▶ [Data]:
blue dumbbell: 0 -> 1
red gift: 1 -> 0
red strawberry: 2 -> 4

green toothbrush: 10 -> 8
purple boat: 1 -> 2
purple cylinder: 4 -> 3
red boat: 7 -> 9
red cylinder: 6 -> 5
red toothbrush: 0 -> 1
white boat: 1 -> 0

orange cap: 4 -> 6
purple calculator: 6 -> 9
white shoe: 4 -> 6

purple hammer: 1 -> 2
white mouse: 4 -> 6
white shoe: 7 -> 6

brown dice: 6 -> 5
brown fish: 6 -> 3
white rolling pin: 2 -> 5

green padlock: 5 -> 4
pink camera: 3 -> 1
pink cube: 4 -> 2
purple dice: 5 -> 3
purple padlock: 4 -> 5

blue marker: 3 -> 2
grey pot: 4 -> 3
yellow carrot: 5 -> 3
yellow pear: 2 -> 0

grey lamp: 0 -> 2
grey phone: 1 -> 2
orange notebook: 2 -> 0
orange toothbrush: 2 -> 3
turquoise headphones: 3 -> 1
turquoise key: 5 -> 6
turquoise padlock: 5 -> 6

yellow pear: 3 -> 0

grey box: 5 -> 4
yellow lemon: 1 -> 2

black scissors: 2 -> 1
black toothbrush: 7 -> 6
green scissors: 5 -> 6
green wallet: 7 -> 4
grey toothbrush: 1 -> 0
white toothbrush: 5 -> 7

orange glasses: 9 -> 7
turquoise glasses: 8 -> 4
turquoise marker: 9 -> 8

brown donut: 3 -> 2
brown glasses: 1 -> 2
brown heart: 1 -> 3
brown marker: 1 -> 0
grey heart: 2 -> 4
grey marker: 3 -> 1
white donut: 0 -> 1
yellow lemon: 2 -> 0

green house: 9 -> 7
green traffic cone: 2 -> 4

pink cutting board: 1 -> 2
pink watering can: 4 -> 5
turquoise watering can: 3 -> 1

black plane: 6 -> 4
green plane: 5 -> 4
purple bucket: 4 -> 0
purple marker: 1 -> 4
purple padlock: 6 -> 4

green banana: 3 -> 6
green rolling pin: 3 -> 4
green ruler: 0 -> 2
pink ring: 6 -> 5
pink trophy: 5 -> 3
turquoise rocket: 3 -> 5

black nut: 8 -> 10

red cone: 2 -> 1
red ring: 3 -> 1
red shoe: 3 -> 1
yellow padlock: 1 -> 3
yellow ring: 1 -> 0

▶ [The problem]: Copy exactly. Include the line containing "purple bucket: 4 -> 0" and every later line through the end of the listing, and nothing else.

▶ [Task solution]:
purple bucket: 4 -> 0
purple marker: 1 -> 4
purple padlock: 6 -> 4

green banana: 3 -> 6
green rolling pin: 3 -> 4
green ruler: 0 -> 2
pink ring: 6 -> 5
pink trophy: 5 -> 3
turquoise rocket: 3 -> 5

black nut: 8 -> 10

red cone: 2 -> 1
red ring: 3 -> 1
red shoe: 3 -> 1
yellow padlock: 1 -> 3
yellow ring: 1 -> 0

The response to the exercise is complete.